▶ **Work to be completed**
An exact transcription is needed of the lines below from the one with "orange trapezoid: (109, 627)" through the one with "blue diamond: (74, 561)", with no other lines and no pictures.

▶ **Material for the task**
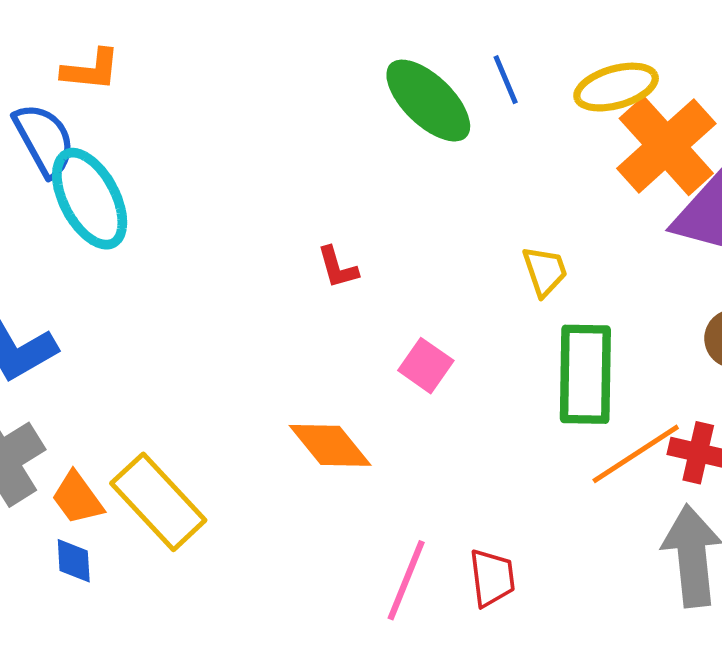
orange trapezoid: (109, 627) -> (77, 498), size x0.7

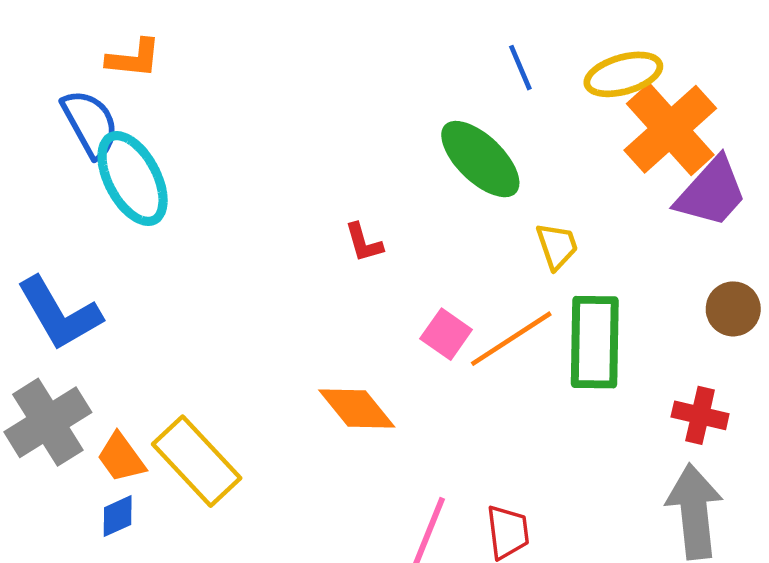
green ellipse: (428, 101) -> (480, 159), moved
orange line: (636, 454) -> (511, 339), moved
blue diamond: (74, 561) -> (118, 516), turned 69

* * *

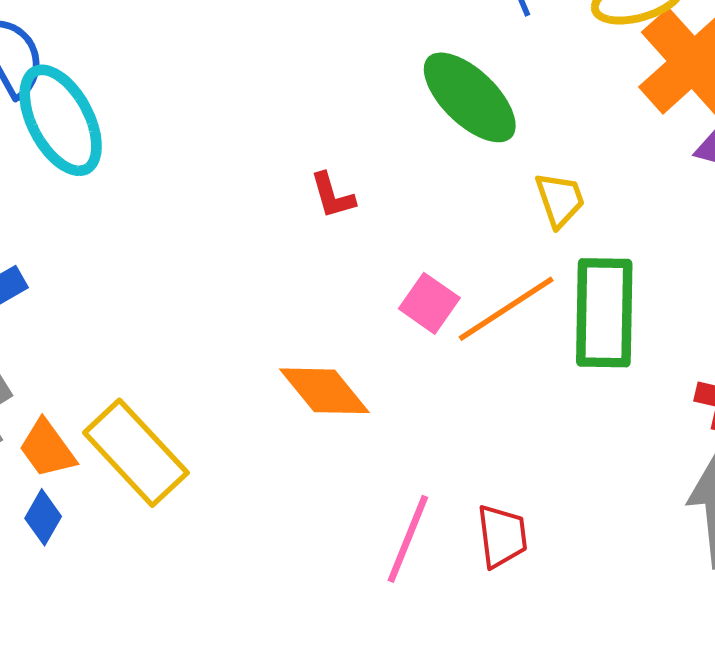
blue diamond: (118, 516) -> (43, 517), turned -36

▶ **Answer area**
orange trapezoid: (109, 627) -> (77, 498), size x0.7

green ellipse: (428, 101) -> (480, 159), moved
orange line: (636, 454) -> (511, 339), moved
blue diamond: (74, 561) -> (118, 516), turned 69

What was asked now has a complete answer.